■ **WHAT YOU NEED TO DO**: Return the records exactly, from the first line through the "D4: diode 1N4007" line.

====== AVAILABLE DATA ======

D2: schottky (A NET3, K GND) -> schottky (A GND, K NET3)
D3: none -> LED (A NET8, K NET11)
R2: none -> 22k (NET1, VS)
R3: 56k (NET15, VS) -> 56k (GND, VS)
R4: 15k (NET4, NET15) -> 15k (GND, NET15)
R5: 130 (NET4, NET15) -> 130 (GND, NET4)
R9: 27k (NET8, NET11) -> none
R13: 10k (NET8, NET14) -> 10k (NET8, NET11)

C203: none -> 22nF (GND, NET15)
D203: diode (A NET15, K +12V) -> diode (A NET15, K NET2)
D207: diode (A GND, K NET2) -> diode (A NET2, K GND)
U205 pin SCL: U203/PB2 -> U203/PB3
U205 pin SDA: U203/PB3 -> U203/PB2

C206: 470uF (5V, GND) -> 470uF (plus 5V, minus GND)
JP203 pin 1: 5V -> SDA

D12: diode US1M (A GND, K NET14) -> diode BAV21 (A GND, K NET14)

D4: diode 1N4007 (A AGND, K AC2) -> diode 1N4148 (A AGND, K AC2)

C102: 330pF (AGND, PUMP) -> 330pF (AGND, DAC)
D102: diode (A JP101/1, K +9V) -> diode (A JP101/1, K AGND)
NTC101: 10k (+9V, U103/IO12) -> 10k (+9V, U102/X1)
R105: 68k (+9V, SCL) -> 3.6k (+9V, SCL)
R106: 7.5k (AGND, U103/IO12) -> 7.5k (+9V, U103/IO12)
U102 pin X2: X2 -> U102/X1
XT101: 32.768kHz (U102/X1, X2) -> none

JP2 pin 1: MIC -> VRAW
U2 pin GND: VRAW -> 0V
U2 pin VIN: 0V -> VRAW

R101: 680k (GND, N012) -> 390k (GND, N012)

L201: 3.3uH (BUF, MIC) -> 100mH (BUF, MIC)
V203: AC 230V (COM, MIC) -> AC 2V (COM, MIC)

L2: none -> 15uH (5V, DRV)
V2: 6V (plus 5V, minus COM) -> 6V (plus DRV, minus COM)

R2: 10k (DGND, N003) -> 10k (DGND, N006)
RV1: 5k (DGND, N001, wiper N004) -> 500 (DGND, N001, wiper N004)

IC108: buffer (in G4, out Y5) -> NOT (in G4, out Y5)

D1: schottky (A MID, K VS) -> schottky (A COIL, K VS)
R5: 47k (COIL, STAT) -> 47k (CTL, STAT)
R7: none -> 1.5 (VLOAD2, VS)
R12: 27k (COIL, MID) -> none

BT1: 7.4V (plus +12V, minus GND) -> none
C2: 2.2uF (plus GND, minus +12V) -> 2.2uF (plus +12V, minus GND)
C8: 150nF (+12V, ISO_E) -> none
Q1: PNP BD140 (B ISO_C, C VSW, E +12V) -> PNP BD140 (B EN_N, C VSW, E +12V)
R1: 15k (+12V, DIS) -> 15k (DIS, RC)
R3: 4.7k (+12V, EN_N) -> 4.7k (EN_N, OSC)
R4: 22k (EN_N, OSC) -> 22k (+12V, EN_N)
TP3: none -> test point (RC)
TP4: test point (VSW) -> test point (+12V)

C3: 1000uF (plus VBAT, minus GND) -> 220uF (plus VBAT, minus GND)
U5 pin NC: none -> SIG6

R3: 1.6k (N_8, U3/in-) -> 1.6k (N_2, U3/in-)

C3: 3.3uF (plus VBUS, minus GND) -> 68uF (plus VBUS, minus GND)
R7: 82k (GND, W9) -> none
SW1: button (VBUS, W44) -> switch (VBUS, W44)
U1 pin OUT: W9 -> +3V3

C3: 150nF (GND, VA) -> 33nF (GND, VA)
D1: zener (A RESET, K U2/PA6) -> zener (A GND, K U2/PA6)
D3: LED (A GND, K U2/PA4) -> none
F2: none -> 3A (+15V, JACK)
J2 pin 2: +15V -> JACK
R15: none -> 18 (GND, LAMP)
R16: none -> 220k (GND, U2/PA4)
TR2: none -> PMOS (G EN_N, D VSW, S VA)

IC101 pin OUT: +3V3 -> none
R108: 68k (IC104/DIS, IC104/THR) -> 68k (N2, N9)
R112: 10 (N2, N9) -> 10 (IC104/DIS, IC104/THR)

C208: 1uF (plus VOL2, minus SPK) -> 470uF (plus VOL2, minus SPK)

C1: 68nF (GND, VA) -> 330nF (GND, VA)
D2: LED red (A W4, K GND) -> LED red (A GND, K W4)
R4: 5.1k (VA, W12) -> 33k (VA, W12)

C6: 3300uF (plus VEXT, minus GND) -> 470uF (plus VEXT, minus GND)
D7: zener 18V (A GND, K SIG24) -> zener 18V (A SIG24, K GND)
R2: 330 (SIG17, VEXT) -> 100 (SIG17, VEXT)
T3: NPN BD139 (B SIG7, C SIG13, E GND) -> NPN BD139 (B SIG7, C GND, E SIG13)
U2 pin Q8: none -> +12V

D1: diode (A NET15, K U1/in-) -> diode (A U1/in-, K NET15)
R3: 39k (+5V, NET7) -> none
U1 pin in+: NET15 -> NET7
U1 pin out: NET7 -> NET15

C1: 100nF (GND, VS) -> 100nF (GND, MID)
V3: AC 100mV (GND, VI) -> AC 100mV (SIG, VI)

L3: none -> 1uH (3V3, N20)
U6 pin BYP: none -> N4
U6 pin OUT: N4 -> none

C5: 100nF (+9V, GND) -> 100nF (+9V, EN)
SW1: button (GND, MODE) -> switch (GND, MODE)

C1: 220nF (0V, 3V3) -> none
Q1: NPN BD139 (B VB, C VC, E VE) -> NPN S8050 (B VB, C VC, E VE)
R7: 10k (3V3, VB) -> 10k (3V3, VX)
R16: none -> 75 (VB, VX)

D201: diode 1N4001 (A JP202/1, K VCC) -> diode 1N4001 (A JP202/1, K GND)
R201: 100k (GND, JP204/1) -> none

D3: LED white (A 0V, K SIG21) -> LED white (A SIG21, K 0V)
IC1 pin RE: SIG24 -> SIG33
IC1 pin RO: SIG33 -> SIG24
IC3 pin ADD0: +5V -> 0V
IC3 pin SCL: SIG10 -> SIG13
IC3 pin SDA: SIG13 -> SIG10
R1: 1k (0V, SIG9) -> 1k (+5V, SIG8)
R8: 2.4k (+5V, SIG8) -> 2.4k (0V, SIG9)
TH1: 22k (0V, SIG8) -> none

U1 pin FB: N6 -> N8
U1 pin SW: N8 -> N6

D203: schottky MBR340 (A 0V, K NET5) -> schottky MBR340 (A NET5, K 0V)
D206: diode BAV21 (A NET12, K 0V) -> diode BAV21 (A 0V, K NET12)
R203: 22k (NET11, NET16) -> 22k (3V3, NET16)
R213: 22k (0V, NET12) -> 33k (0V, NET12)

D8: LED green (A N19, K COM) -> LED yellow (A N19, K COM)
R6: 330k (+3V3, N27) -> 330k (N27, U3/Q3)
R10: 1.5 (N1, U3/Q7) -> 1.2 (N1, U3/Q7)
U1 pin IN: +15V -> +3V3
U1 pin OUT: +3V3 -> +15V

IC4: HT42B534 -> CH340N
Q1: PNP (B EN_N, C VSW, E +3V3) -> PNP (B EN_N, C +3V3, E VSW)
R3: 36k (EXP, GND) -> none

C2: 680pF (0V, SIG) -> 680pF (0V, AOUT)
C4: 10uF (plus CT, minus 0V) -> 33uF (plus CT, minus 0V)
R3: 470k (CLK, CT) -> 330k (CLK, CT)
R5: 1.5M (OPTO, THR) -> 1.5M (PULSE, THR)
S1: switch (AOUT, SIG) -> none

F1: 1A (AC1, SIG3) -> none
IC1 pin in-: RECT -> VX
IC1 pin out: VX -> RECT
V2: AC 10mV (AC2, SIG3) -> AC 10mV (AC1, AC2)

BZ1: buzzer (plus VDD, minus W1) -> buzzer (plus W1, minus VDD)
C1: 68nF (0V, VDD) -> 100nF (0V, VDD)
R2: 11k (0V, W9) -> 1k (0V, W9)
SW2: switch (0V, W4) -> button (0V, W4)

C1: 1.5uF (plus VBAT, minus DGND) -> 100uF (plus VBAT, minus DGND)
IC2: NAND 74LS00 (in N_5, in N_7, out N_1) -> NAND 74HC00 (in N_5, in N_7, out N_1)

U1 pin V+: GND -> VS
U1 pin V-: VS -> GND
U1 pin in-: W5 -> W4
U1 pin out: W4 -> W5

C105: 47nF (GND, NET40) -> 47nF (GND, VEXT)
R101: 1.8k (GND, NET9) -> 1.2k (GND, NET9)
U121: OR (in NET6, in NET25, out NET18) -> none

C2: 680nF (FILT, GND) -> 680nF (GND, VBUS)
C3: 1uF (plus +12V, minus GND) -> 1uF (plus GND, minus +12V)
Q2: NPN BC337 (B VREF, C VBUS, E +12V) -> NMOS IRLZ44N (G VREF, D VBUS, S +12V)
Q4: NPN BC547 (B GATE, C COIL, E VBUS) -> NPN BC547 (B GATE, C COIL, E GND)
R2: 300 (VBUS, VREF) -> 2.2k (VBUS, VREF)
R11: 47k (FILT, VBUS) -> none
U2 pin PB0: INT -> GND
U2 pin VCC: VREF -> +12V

======

■ **EXERCISE RESULT**:
D2: schottky (A NET3, K GND) -> schottky (A GND, K NET3)
D3: none -> LED (A NET8, K NET11)
R2: none -> 22k (NET1, VS)
R3: 56k (NET15, VS) -> 56k (GND, VS)
R4: 15k (NET4, NET15) -> 15k (GND, NET15)
R5: 130 (NET4, NET15) -> 130 (GND, NET4)
R9: 27k (NET8, NET11) -> none
R13: 10k (NET8, NET14) -> 10k (NET8, NET11)

C203: none -> 22nF (GND, NET15)
D203: diode (A NET15, K +12V) -> diode (A NET15, K NET2)
D207: diode (A GND, K NET2) -> diode (A NET2, K GND)
U205 pin SCL: U203/PB2 -> U203/PB3
U205 pin SDA: U203/PB3 -> U203/PB2

C206: 470uF (5V, GND) -> 470uF (plus 5V, minus GND)
JP203 pin 1: 5V -> SDA

D12: diode US1M (A GND, K NET14) -> diode BAV21 (A GND, K NET14)

D4: diode 1N4007 (A AGND, K AC2) -> diode 1N4148 (A AGND, K AC2)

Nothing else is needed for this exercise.